**Exercise directions**
Gather all lines with "none" from the records.

[Per-category count data]
#####

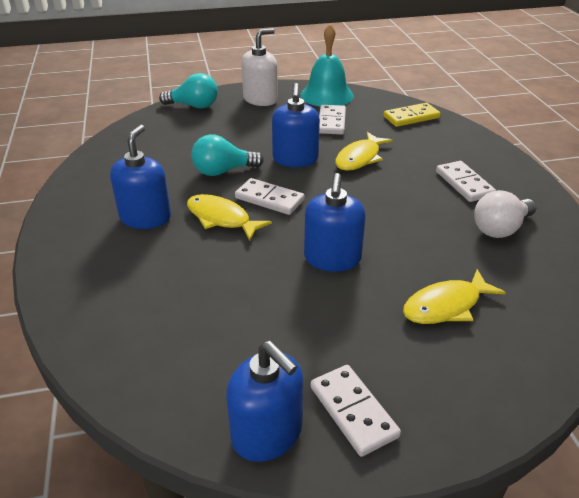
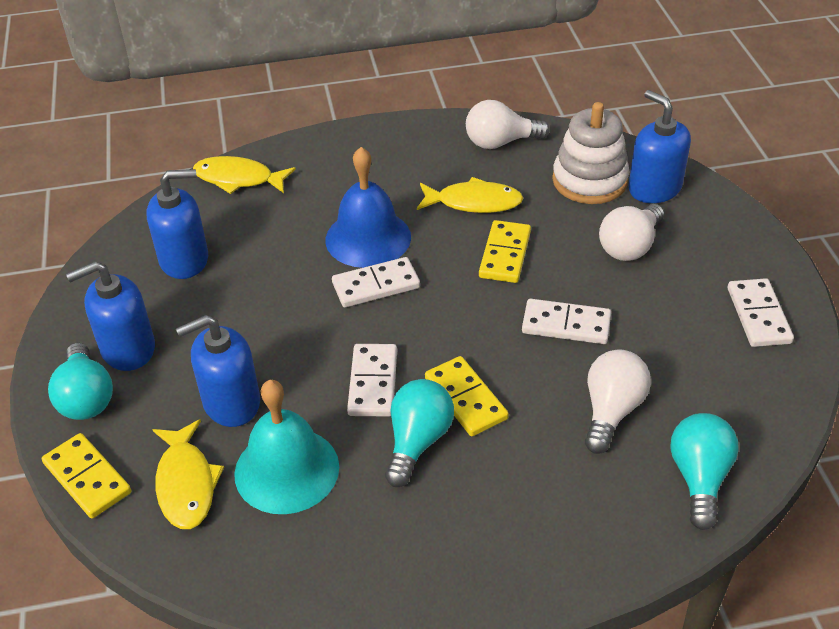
blue bell: none = 0 -> [326,147,411,268] = 1
turquoise light bulb: [159,73,218,109] [191,134,264,176] = 2 -> [48,343,113,420] [385,379,454,487] [670,413,739,530] = 3
white light bulb: [474,190,536,238] = 1 -> [466,100,550,149] [585,350,651,454] [599,204,664,261] = 3
white soap dispenser: [241,28,278,106] = 1 -> none = 0
white stacking toy: none = 0 -> [552,102,629,204] = 1
yellow domino: [383,103,441,127] = 1 -> [42,433,131,519] [425,356,509,436] [479,220,531,283] = 3

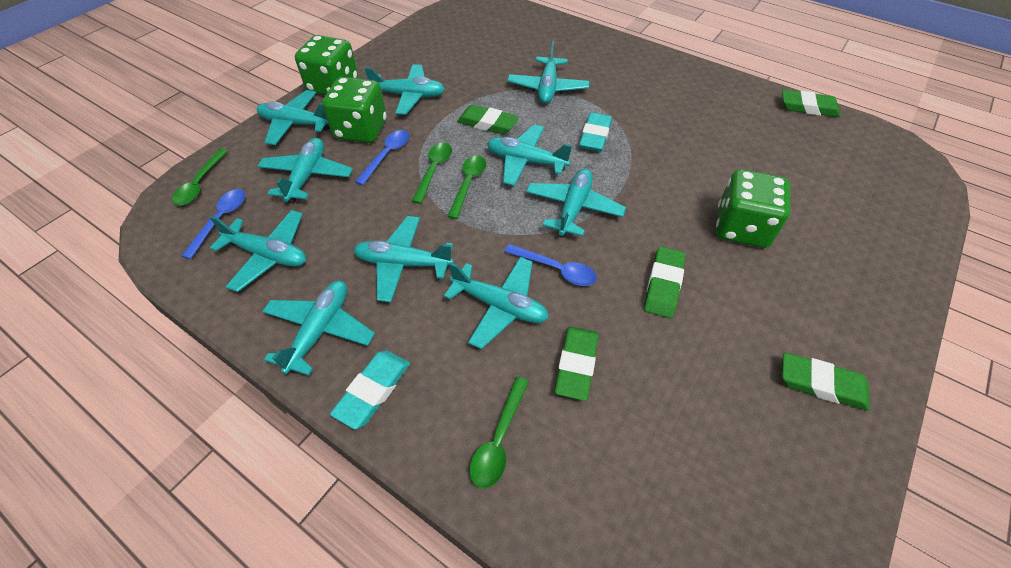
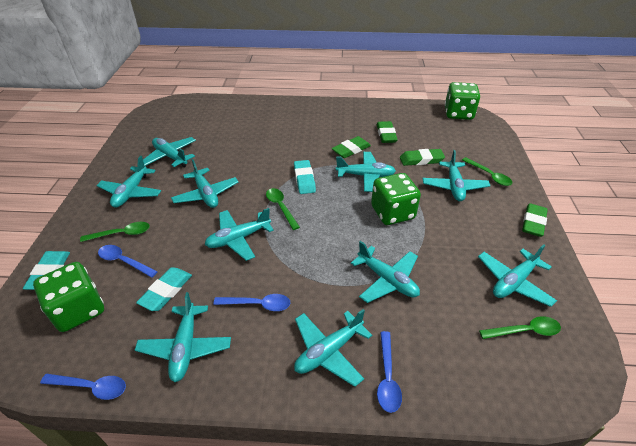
blue spoon: [182,189,246,259] [355,130,410,185] [504,244,597,286] = 3 -> [40,374,126,400] [98,245,158,278] [213,294,290,311] [377,331,402,413] = 4
green eraser: [457,105,519,135] [554,326,598,401] [644,246,685,318] [782,90,840,117] [782,353,870,411] = 5 -> [332,136,371,158] [377,121,398,143] [400,149,445,166] [522,203,548,237] = 4
turquoise eraser: [330,351,410,429] [579,113,612,152] = 2 -> [23,251,70,290] [136,267,192,311] [294,160,316,194] = 3

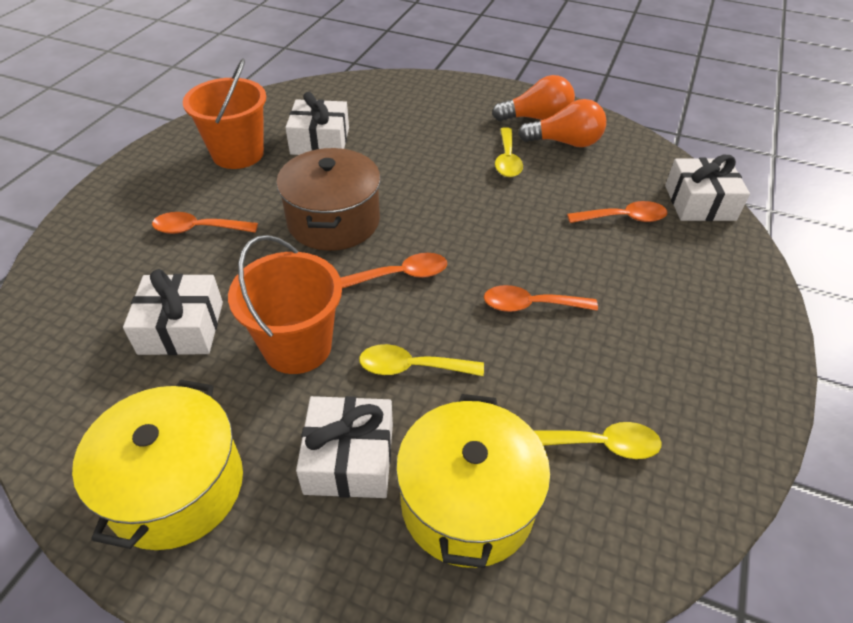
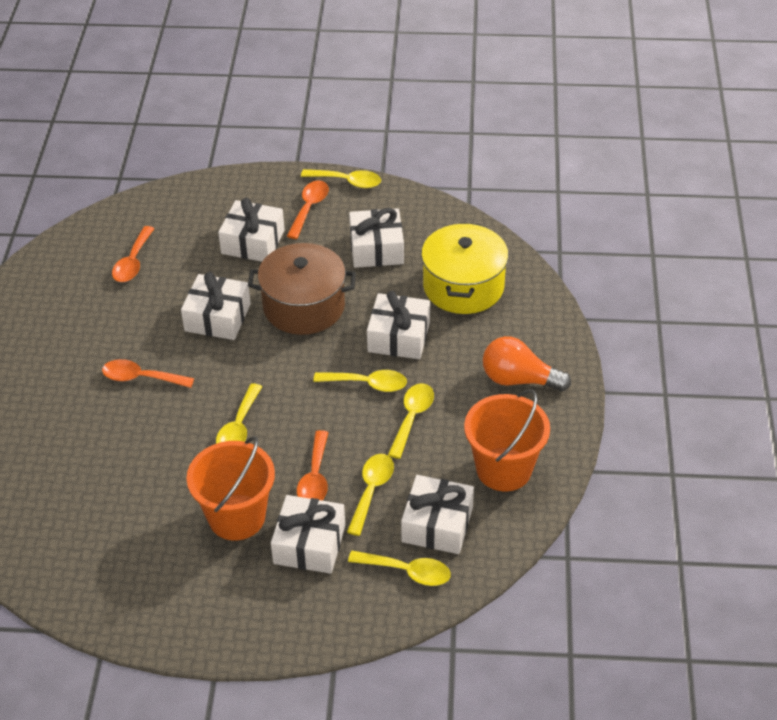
orange light bulb: [492,75,575,121] [518,99,606,147] = 2 -> [483,336,571,392] = 1
white gift: [123,269,223,355] [285,92,349,155] [296,396,393,498] [665,155,750,221] = 4 -> [181,272,251,340] [218,198,285,262] [271,495,345,574] [349,208,404,268] [367,291,430,359] [401,475,474,554] = 6
yellow pot: [72,379,243,550] [396,394,551,568] = 2 -> [421,222,508,314] = 1
yellow spoon: [359,344,484,376] [495,127,523,177] [533,422,661,459] = 3 -> [216,383,262,444] [301,169,381,188] [313,370,407,392] [347,454,394,536] [348,551,451,586] [388,383,434,459] = 6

#####

**Output of the task**
blue bell: none = 0 -> [326,147,411,268] = 1
white soap dispenser: [241,28,278,106] = 1 -> none = 0
white stacking toy: none = 0 -> [552,102,629,204] = 1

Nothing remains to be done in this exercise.